● **Exercise instructions**
In this exercise, return only the lines that run from the line with "none -> black plate E5 level 1" to the end of the entries below, both included. Pictures are not copied.

● **Material provided**
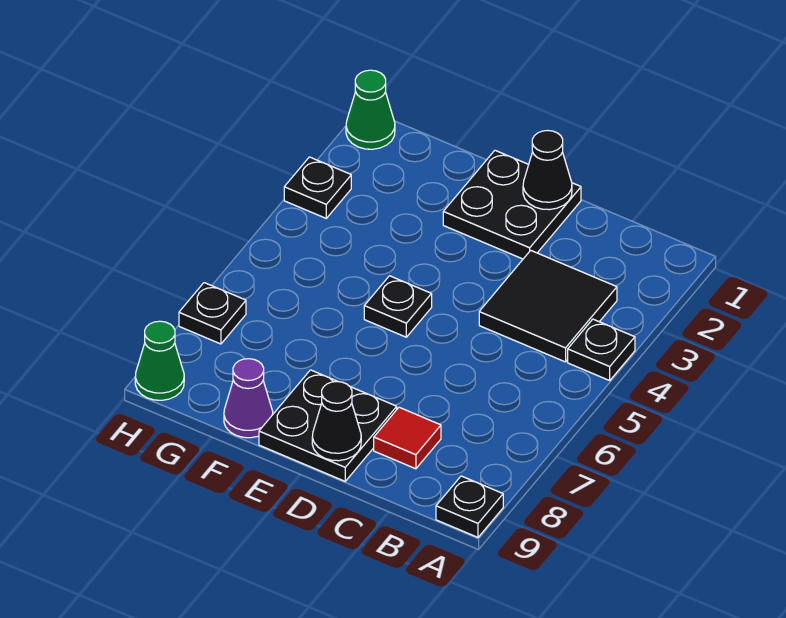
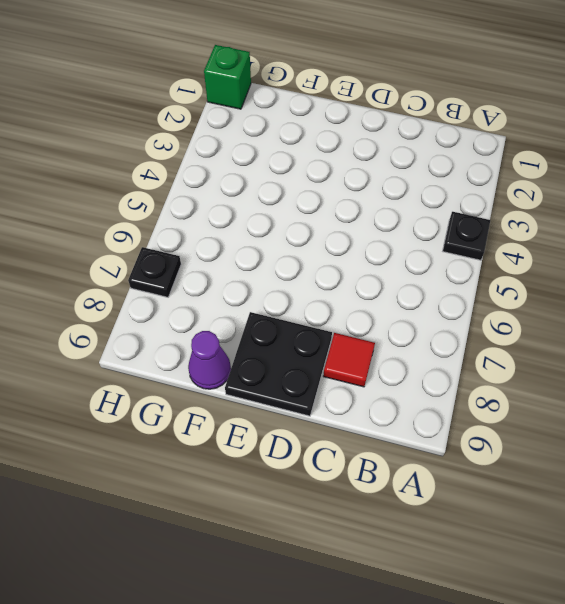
green brick H1 level 1 -> green cone H1 level 1
none -> black plate A9 level 1
none -> black tile B3:C4 level 1
none -> black plate D1:E2 level 1

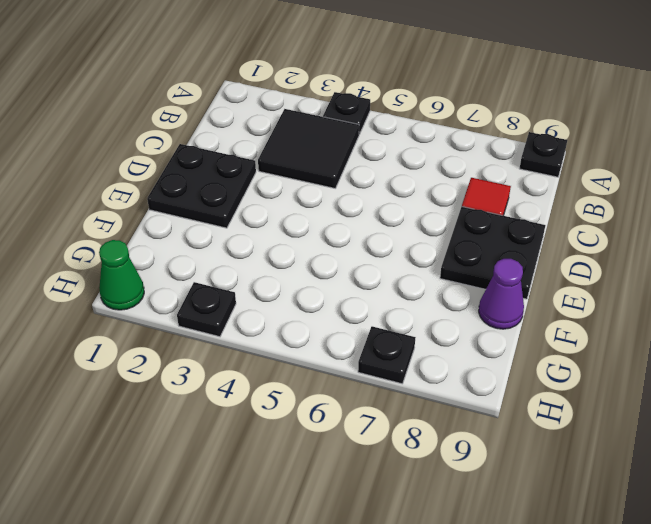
none -> black plate E5 level 1
none -> green cone H9 level 1
none -> black cone D1 level 2

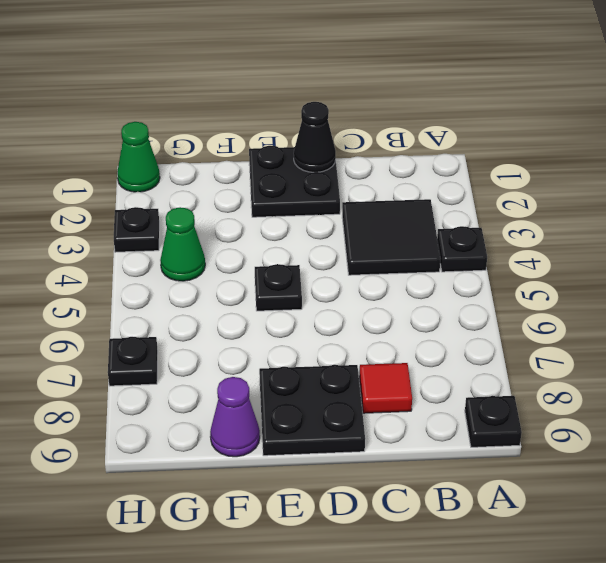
green cone G4 level 1 -> green cone H9 level 1
none -> black cone D9 level 2

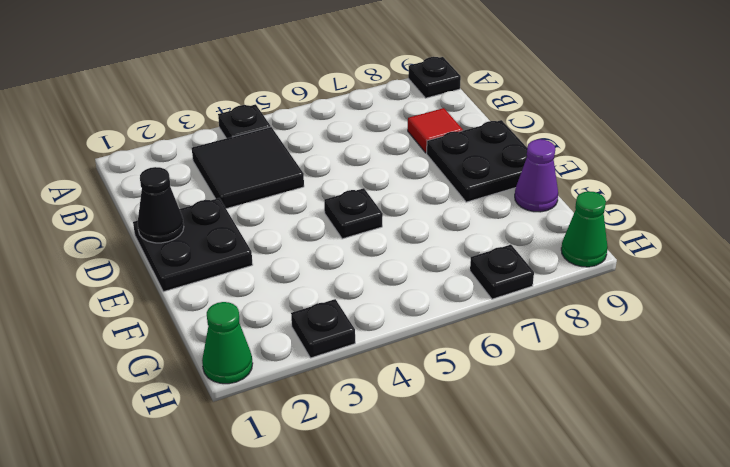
none -> black cone D9 level 2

● **Written reply**
none -> black plate E5 level 1
none -> green cone H9 level 1
none -> black cone D1 level 2

green cone G4 level 1 -> green cone H9 level 1
none -> black cone D9 level 2

none -> black cone D9 level 2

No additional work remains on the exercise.